● What this task involves: Within the records below, filter for lines carrying the word "green" and copy them.

=-=-=-=-=

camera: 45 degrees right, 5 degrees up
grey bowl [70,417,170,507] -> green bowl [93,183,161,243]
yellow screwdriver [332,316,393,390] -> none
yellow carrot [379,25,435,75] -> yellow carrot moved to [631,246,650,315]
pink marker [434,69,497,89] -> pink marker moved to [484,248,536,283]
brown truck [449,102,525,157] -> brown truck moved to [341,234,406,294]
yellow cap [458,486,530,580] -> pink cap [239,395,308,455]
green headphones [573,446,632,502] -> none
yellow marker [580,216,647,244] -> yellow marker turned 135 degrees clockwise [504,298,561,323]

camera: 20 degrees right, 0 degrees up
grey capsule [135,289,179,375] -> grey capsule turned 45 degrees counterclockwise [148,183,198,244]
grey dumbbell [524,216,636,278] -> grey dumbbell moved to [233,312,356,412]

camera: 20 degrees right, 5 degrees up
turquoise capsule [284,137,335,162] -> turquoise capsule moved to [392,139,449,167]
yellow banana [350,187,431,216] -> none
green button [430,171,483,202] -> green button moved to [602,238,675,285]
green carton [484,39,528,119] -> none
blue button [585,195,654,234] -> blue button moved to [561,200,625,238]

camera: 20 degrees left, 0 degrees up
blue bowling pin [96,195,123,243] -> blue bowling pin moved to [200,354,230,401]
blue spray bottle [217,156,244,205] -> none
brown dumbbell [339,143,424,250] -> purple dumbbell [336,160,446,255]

=-=-=-=-=

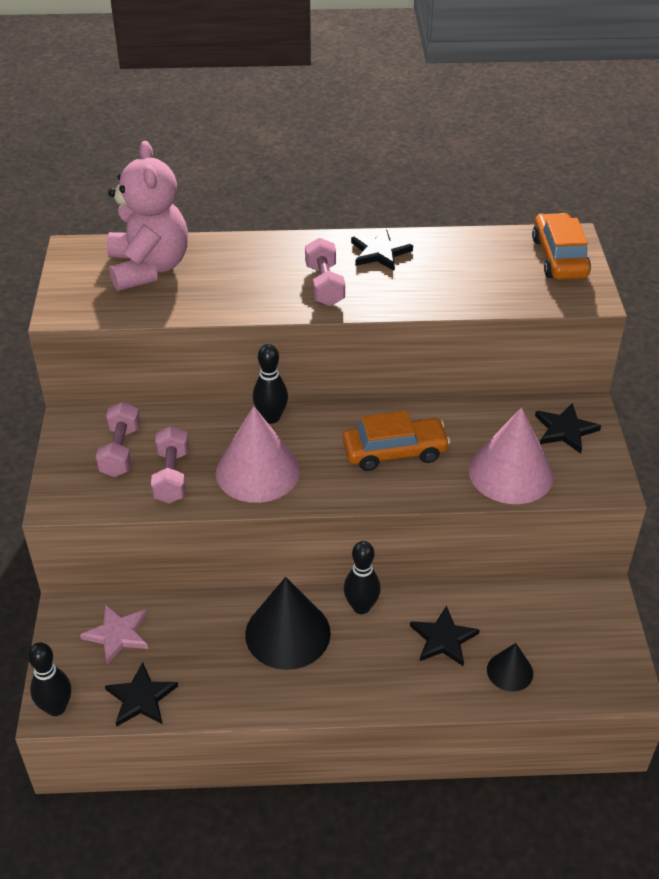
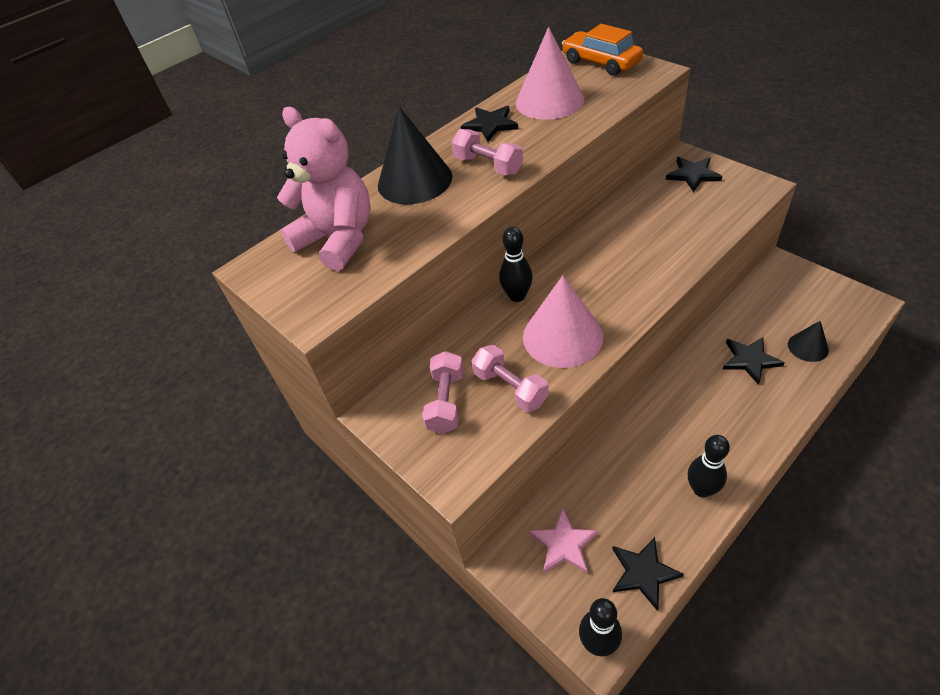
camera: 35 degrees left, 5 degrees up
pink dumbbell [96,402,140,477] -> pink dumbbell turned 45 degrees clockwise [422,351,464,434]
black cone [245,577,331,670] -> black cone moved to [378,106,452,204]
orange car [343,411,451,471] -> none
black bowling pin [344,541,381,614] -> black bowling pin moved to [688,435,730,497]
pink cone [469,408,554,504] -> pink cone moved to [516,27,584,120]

=-=-=-=-=

● Exercise answer:
grey bowl [70,417,170,507] -> green bowl [93,183,161,243]
green headphones [573,446,632,502] -> none
green button [430,171,483,202] -> green button moved to [602,238,675,285]
green carton [484,39,528,119] -> none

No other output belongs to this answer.